***** SUPPLIED RECORDS *****

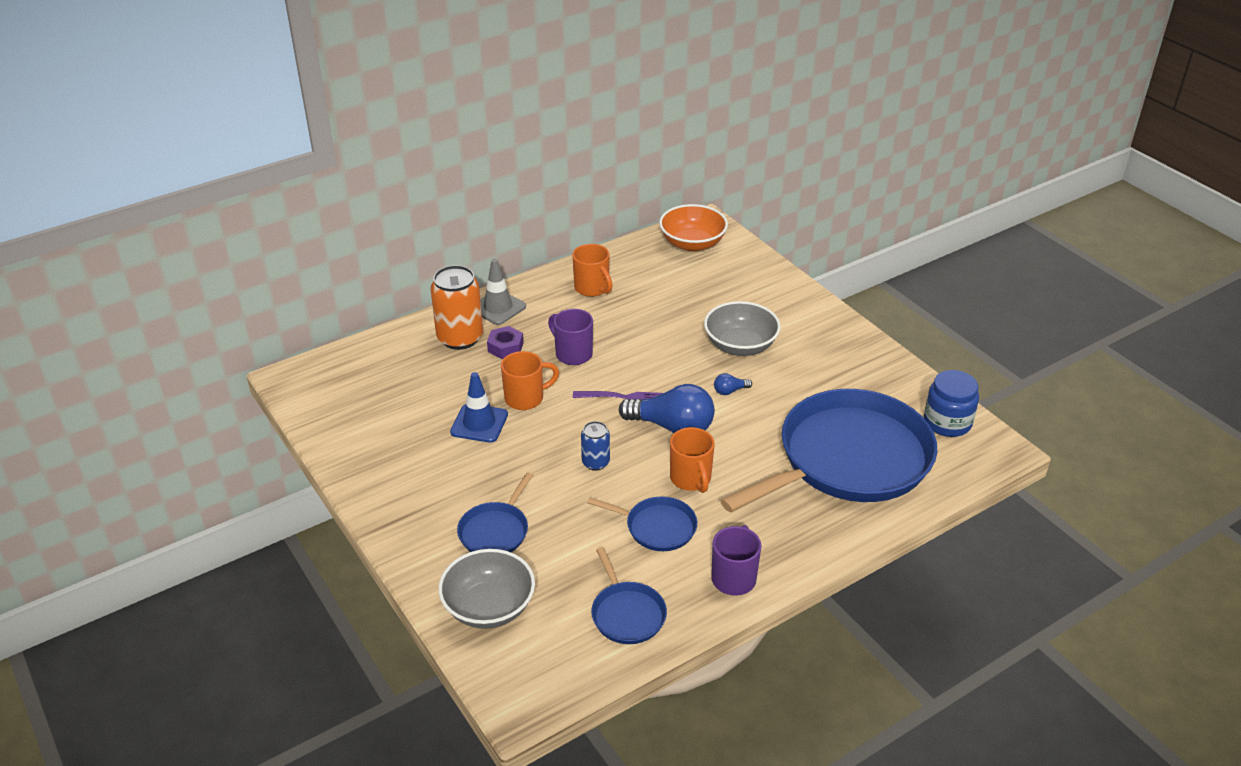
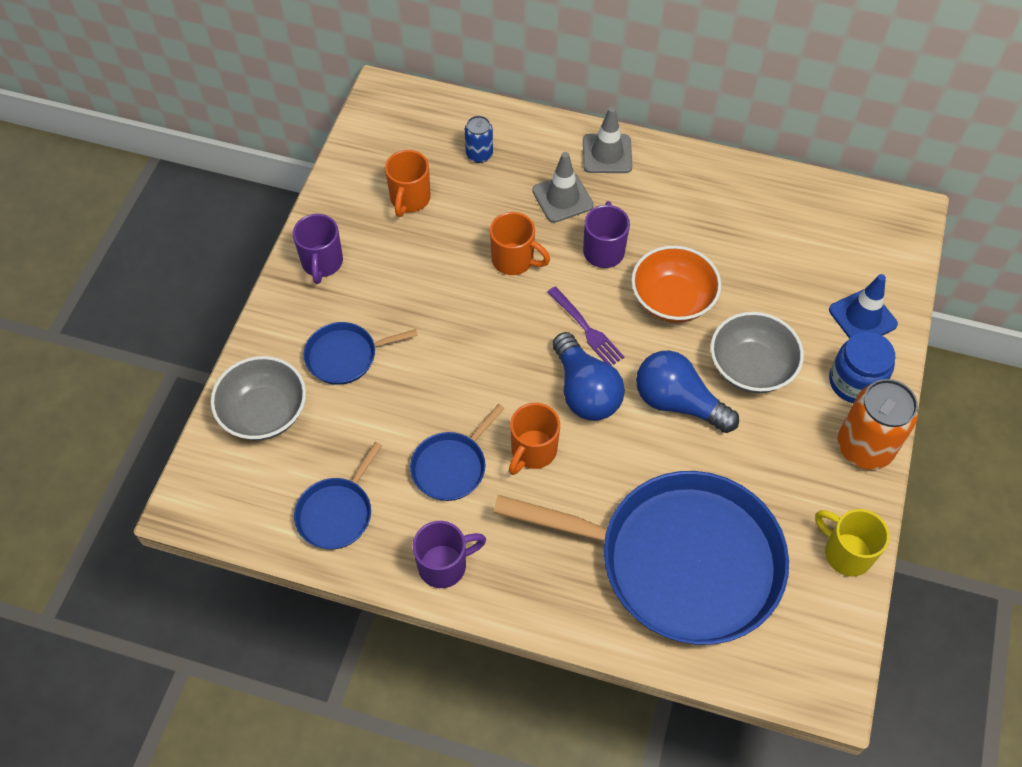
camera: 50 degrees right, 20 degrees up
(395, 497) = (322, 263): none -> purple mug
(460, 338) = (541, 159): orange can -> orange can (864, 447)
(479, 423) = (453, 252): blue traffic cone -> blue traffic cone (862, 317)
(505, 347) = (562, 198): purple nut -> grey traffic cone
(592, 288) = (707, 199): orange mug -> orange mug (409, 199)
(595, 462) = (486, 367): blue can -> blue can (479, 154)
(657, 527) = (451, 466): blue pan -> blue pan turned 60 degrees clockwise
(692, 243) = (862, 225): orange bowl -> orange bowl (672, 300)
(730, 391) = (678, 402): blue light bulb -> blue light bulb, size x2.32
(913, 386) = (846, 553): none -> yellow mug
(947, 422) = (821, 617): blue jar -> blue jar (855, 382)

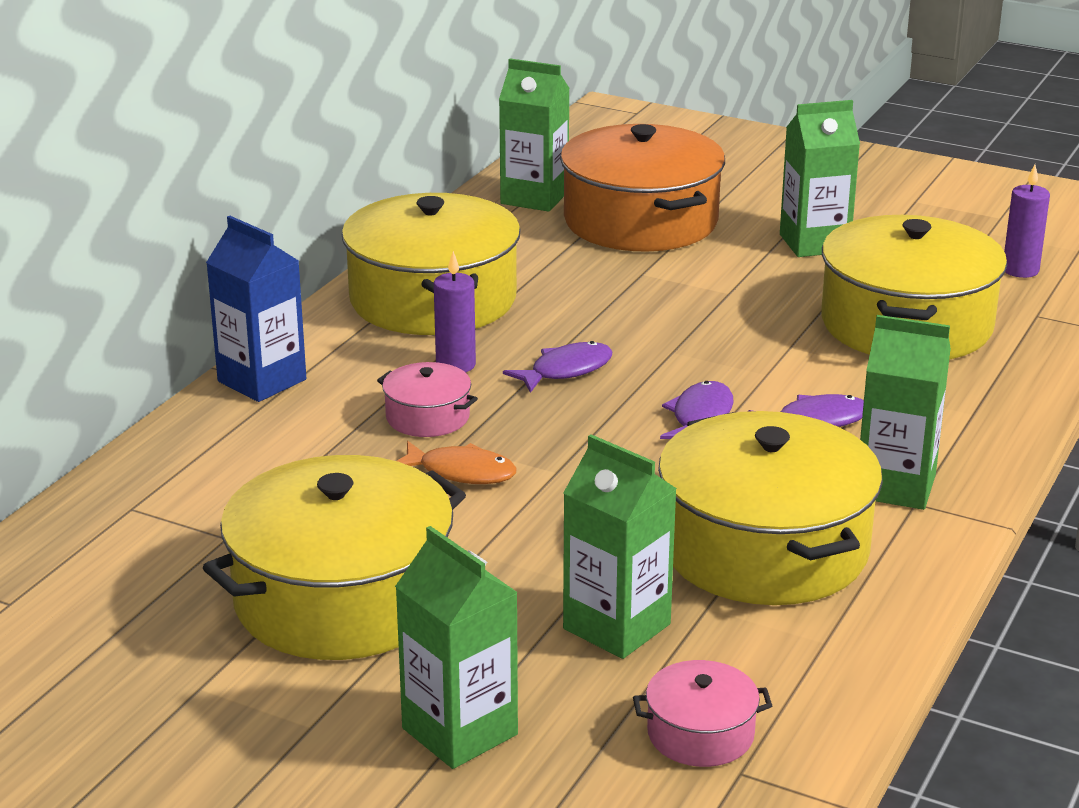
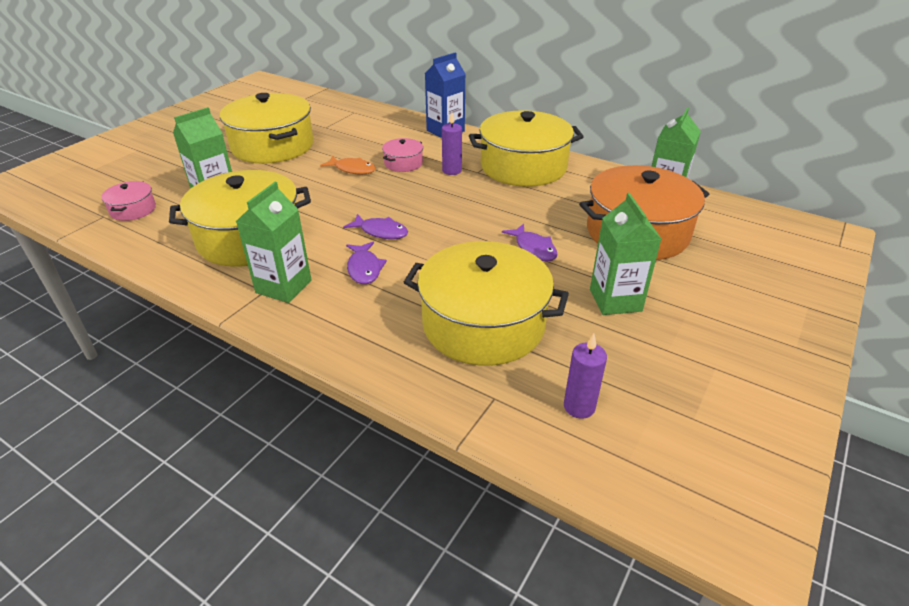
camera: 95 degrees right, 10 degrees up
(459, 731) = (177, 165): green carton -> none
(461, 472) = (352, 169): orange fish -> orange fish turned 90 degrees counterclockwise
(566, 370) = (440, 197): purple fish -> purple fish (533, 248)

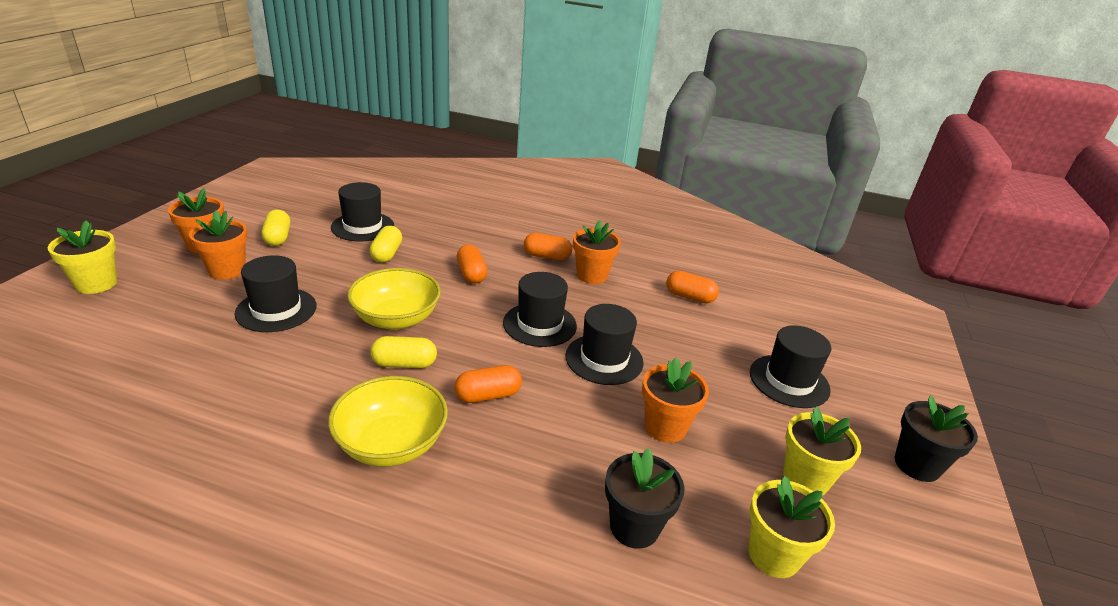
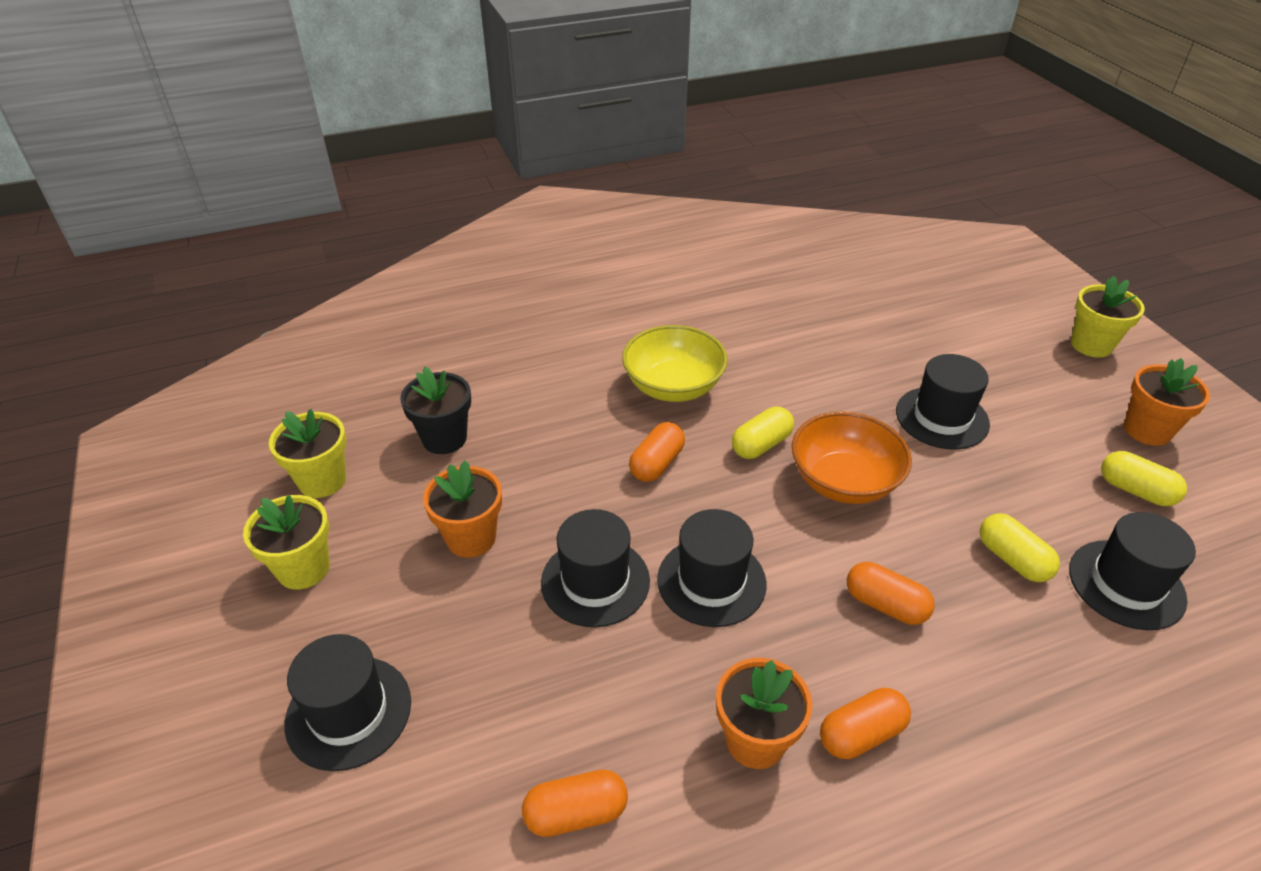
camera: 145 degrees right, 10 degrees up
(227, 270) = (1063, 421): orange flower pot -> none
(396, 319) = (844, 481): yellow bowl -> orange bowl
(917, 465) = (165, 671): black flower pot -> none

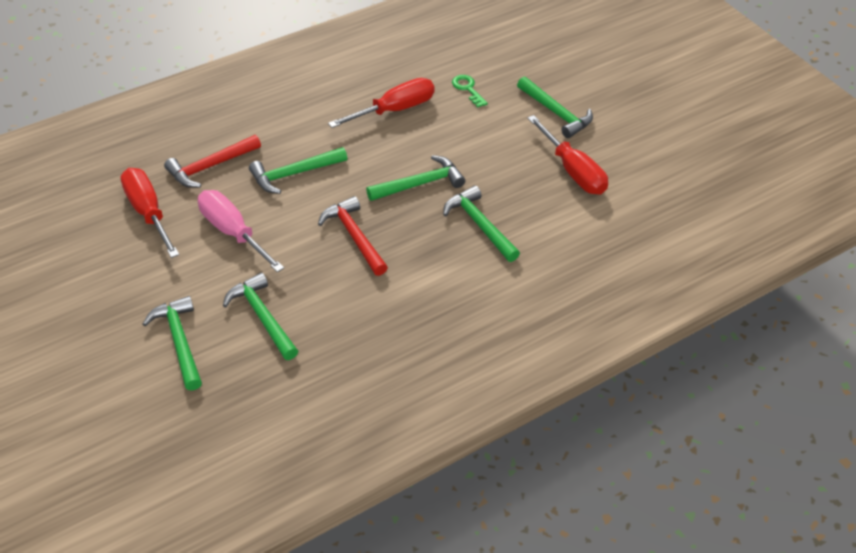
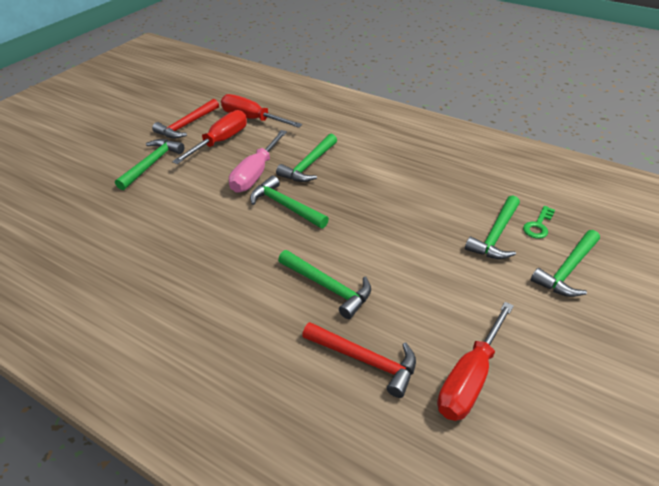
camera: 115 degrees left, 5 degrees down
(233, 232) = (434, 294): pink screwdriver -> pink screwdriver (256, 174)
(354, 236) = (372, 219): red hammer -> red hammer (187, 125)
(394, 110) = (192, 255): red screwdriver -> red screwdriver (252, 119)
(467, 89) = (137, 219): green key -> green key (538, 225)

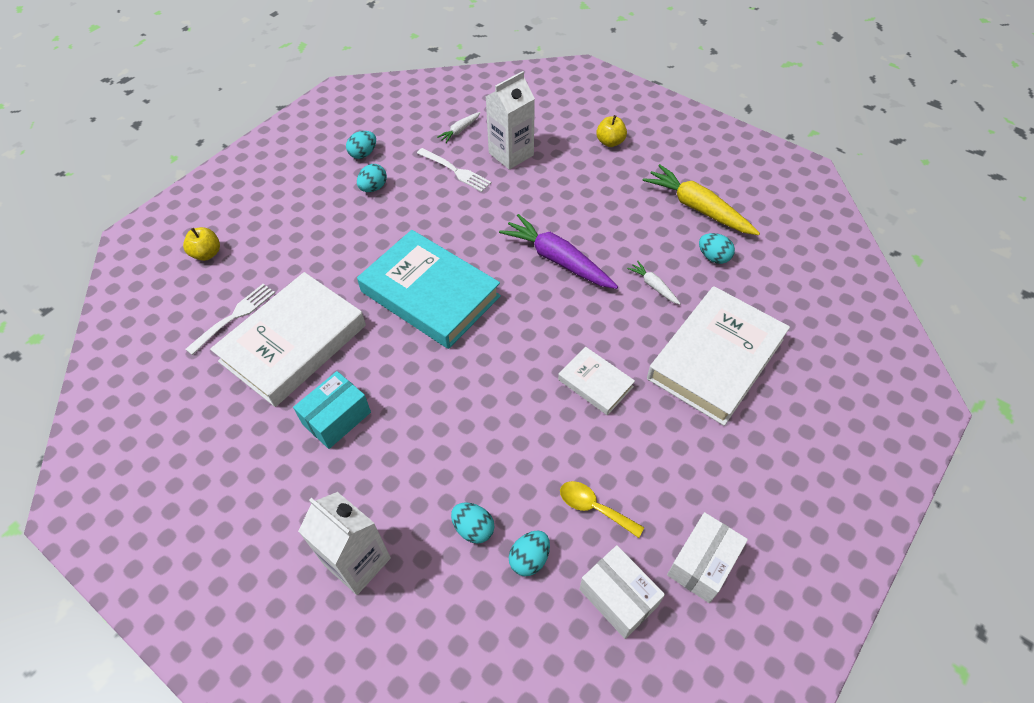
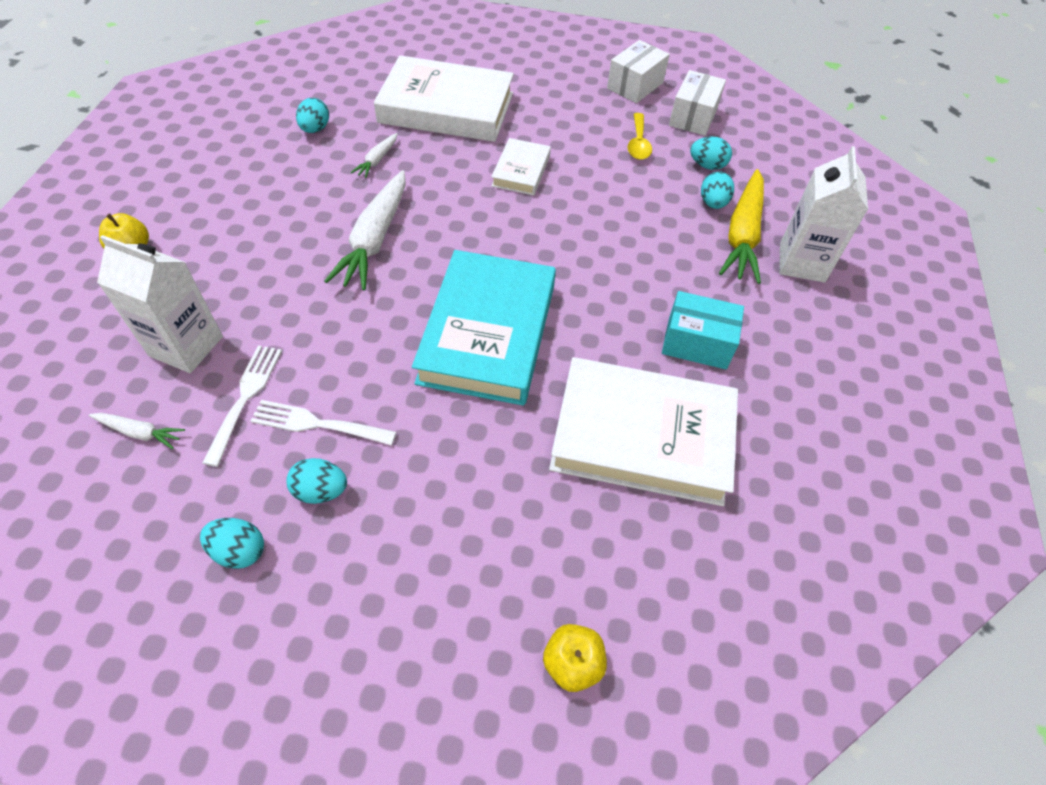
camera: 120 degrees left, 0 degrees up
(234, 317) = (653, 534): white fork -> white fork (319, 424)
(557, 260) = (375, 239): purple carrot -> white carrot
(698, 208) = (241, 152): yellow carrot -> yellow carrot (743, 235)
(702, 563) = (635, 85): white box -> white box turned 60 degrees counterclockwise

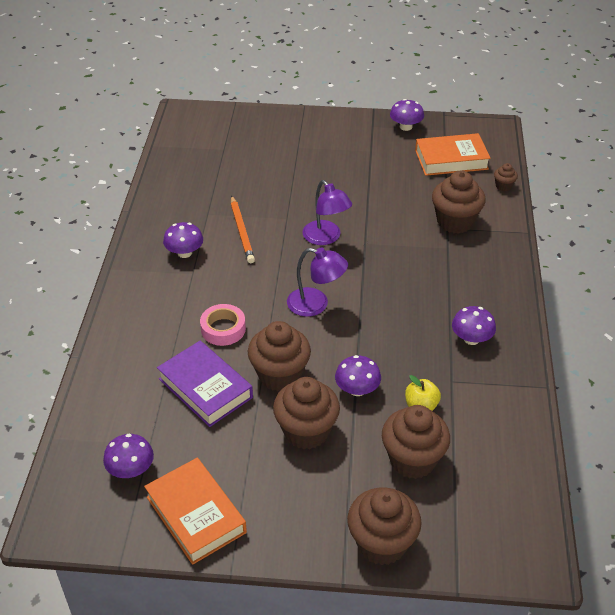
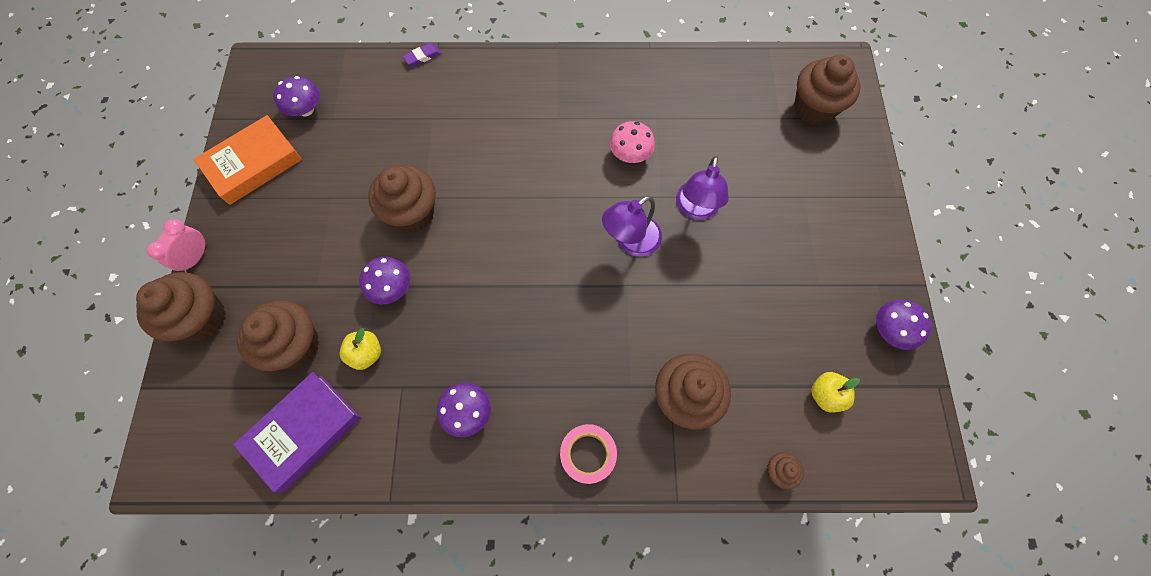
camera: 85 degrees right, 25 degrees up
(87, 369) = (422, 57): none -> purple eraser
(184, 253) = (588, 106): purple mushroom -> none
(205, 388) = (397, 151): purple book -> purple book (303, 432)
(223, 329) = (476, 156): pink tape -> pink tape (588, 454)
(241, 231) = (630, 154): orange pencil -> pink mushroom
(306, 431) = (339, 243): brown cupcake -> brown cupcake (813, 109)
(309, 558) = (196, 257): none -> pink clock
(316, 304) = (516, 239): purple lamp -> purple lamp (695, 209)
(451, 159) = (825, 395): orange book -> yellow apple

*****

◆ WHAT TO DO:
With pictures left out, repeat exactly the lines from the line bearing "(394, 110) = (192, 255): red" through the final line of the records above.

◆ RESULT OF THIS TASK:
(394, 110) = (192, 255): red screwdriver -> red screwdriver (252, 119)
(467, 89) = (137, 219): green key -> green key (538, 225)

camera: 120 degrees left, 0 degrees up
(234, 317) = (653, 534): white fork -> white fork (319, 424)
(557, 260) = (375, 239): purple carrot -> white carrot
(698, 208) = (241, 152): yellow carrot -> yellow carrot (743, 235)
(702, 563) = (635, 85): white box -> white box turned 60 degrees counterclockwise

camera: 85 degrees right, 25 degrees up
(87, 369) = (422, 57): none -> purple eraser
(184, 253) = (588, 106): purple mushroom -> none
(205, 388) = (397, 151): purple book -> purple book (303, 432)
(223, 329) = (476, 156): pink tape -> pink tape (588, 454)
(241, 231) = (630, 154): orange pencil -> pink mushroom
(306, 431) = (339, 243): brown cupcake -> brown cupcake (813, 109)
(309, 558) = (196, 257): none -> pink clock
(316, 304) = (516, 239): purple lamp -> purple lamp (695, 209)
(451, 159) = (825, 395): orange book -> yellow apple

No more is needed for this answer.